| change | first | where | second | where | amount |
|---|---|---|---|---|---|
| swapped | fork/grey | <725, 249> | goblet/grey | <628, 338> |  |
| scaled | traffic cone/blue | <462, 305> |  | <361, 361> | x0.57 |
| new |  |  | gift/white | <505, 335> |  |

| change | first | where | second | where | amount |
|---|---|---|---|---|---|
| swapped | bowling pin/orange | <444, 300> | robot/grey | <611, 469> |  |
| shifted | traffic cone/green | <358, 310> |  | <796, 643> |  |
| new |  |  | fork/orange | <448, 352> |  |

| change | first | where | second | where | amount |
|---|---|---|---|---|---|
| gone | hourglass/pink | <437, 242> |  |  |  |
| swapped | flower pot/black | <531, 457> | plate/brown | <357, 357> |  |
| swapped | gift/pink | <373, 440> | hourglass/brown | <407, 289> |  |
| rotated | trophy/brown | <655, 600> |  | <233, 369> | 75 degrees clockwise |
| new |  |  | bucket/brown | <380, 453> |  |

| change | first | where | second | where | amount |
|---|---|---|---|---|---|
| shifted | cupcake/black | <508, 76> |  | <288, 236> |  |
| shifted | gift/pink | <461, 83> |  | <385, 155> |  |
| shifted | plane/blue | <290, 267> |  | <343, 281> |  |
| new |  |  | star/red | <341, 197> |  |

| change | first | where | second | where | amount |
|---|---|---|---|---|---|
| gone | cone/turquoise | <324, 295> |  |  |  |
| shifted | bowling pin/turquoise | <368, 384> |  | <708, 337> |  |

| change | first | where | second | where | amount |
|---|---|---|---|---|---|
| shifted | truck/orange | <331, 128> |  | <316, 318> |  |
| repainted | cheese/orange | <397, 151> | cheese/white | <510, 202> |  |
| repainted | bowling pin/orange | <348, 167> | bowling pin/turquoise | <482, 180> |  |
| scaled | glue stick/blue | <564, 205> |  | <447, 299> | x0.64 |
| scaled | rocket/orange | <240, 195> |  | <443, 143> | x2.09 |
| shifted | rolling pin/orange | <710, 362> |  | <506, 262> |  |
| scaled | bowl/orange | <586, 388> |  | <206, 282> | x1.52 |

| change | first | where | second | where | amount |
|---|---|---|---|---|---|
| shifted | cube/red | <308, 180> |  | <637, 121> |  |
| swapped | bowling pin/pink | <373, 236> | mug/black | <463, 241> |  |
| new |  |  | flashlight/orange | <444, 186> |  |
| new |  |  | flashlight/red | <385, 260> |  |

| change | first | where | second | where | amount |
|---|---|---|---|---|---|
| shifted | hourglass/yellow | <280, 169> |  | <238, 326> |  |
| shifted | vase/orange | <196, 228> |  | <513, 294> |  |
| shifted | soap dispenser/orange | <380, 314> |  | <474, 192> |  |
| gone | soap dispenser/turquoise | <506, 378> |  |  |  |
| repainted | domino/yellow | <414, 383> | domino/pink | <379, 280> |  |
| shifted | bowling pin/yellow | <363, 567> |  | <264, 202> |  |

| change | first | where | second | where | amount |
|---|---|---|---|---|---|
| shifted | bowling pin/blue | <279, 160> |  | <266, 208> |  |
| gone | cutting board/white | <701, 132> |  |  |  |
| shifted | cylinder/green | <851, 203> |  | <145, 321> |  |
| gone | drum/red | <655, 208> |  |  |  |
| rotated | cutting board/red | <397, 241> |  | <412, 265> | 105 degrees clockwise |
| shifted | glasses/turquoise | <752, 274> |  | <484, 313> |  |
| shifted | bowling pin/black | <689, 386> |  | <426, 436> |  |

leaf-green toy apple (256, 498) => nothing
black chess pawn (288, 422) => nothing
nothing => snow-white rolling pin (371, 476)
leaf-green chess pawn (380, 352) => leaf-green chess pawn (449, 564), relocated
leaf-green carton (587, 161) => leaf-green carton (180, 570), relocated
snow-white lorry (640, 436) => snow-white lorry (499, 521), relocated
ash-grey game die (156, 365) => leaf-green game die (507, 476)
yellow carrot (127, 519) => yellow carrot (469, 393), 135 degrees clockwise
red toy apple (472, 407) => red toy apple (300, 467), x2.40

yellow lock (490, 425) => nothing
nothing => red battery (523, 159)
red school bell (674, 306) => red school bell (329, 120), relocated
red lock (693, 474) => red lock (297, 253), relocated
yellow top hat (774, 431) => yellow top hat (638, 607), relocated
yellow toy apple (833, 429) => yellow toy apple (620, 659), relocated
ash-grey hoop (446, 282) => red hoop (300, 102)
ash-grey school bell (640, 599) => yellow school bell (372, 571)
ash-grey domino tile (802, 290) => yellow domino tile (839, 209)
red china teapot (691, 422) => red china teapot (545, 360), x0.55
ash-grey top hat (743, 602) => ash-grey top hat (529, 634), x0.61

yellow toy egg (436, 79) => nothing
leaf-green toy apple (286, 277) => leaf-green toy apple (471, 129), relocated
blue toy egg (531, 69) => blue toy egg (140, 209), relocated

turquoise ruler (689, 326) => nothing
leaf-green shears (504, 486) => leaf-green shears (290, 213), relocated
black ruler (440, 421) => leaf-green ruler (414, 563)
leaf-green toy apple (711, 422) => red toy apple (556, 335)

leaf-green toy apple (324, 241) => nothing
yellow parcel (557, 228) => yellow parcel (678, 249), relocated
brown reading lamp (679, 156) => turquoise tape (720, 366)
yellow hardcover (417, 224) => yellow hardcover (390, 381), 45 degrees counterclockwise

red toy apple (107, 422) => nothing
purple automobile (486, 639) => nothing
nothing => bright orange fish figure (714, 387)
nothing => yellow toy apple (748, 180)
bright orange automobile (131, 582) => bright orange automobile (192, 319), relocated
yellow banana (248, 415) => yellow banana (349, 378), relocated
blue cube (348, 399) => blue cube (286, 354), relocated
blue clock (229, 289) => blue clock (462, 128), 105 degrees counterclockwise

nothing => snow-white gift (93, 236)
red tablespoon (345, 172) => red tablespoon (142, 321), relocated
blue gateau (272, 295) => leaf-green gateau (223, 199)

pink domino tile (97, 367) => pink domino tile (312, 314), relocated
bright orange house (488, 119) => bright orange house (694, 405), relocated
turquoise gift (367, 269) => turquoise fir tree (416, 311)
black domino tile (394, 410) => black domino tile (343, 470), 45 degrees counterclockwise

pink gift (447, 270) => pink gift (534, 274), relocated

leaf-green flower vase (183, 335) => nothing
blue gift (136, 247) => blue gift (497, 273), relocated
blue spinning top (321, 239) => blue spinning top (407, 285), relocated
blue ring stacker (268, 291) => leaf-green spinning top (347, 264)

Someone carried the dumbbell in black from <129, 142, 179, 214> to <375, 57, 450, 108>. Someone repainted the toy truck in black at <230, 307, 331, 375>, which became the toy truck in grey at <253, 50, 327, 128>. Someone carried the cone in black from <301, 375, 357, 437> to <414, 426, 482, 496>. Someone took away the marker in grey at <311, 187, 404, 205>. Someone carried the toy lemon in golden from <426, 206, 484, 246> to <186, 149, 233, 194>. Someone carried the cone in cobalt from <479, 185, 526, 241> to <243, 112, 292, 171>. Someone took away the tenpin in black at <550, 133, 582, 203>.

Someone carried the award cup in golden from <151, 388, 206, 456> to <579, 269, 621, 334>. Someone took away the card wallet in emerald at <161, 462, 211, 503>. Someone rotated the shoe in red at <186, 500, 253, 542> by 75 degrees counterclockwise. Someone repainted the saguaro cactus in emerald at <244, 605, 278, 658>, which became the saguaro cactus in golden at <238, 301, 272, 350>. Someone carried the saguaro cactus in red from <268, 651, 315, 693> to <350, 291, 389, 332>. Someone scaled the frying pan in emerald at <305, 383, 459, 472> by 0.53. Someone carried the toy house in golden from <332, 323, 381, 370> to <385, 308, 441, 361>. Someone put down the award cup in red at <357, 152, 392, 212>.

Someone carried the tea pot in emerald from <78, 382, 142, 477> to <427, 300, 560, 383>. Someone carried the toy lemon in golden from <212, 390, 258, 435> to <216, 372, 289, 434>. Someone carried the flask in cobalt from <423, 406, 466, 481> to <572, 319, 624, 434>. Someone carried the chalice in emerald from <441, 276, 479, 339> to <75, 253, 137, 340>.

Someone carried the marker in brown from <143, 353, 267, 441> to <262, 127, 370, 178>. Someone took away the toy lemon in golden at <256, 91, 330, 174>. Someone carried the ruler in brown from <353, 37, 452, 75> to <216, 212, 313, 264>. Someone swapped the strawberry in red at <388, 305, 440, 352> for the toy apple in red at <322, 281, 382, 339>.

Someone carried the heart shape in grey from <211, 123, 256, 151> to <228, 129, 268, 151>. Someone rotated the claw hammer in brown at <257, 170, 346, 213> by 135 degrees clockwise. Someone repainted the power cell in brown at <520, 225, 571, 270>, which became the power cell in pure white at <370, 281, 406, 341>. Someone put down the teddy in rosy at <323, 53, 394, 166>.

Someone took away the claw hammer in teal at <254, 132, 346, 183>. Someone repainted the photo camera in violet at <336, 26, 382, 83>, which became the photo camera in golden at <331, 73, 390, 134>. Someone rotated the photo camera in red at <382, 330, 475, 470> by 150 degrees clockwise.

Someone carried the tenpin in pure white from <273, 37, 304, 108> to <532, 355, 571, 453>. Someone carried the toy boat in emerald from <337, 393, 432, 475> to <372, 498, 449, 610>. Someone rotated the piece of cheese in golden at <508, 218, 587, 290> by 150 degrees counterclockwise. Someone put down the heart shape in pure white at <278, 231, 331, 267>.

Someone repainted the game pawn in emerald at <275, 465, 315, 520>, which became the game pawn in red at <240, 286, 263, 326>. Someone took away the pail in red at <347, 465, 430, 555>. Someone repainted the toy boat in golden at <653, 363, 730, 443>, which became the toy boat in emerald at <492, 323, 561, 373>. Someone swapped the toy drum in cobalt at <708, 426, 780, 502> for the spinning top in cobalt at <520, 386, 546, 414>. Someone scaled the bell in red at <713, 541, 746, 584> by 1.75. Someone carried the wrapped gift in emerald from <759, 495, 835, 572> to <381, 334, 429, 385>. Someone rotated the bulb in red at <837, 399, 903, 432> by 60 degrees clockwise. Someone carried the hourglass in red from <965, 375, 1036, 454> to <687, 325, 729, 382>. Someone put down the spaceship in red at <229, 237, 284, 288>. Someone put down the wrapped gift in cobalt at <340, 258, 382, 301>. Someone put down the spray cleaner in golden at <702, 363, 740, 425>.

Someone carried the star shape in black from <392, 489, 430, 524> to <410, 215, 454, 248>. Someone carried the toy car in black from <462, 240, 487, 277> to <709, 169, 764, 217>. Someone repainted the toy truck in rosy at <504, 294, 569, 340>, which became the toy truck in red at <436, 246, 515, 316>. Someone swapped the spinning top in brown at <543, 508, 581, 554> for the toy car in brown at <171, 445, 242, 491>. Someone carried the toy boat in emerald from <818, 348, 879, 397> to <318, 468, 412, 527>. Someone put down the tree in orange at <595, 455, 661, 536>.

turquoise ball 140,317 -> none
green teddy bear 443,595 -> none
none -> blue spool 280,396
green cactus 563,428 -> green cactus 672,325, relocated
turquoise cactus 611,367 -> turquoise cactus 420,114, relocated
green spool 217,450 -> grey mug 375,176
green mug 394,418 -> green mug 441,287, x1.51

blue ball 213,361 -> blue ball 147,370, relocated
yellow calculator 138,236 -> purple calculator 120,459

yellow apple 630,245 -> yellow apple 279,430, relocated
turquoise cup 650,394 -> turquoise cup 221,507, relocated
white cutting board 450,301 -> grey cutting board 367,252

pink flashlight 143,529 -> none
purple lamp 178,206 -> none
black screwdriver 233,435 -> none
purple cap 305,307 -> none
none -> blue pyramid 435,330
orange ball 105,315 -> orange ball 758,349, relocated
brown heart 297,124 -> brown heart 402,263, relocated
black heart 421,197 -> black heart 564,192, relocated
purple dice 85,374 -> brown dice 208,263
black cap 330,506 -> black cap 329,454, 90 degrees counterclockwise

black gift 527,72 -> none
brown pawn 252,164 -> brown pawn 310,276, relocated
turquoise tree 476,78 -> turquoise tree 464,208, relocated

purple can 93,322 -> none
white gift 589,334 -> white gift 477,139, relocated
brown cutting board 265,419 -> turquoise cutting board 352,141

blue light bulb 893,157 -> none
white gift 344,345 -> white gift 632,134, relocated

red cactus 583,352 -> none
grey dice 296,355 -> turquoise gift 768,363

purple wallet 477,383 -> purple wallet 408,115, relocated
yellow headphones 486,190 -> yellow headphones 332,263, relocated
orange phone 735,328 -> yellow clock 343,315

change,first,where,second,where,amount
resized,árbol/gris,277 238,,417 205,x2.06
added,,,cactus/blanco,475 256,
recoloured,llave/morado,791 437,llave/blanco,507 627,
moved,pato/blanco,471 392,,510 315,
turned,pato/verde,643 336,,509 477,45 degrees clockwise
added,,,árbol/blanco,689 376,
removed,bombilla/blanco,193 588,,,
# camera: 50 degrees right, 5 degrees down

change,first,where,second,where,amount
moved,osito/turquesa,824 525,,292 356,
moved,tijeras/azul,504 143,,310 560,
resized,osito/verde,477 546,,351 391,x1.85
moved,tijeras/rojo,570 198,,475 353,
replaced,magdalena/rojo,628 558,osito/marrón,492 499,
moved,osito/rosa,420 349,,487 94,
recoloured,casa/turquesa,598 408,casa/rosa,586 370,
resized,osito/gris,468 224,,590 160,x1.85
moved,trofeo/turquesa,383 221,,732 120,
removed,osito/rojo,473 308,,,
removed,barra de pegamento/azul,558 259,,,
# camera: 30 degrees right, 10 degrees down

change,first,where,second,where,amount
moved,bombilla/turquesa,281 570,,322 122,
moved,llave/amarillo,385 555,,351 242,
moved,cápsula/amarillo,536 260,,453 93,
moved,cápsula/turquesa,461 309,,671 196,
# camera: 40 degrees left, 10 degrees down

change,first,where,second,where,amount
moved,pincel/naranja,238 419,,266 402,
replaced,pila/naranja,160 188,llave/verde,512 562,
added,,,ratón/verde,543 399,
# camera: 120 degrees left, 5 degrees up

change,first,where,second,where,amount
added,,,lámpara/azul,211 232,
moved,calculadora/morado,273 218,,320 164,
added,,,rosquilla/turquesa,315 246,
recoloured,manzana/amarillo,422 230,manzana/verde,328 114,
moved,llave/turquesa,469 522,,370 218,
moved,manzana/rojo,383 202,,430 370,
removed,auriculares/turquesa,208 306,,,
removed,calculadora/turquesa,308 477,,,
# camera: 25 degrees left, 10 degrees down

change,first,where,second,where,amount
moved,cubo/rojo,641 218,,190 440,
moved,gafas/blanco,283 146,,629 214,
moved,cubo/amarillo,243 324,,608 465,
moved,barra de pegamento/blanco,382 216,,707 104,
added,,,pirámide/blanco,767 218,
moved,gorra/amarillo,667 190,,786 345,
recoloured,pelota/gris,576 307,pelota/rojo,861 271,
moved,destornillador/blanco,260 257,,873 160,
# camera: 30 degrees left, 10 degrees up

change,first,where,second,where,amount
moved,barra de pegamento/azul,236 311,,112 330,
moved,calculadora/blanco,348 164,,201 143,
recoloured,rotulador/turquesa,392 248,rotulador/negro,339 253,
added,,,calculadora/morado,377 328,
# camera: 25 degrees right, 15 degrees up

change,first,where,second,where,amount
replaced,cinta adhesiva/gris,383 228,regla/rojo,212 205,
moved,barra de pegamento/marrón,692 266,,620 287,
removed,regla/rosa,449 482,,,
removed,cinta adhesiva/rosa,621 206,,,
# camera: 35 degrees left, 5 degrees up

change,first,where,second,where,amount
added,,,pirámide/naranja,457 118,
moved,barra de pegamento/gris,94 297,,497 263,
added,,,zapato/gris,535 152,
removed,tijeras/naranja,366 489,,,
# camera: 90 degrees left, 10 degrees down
+---+
(Activity) Everything above from the line containing "leaf-green toy apple (256, 498) => nothing" through the line containing "snow-white lorry (640, 436)" must be copied exactly. Nothing outside that range belongs in the answer.

(Response area)
leaf-green toy apple (256, 498) => nothing
black chess pawn (288, 422) => nothing
nothing => snow-white rolling pin (371, 476)
leaf-green chess pawn (380, 352) => leaf-green chess pawn (449, 564), relocated
leaf-green carton (587, 161) => leaf-green carton (180, 570), relocated
snow-white lorry (640, 436) => snow-white lorry (499, 521), relocated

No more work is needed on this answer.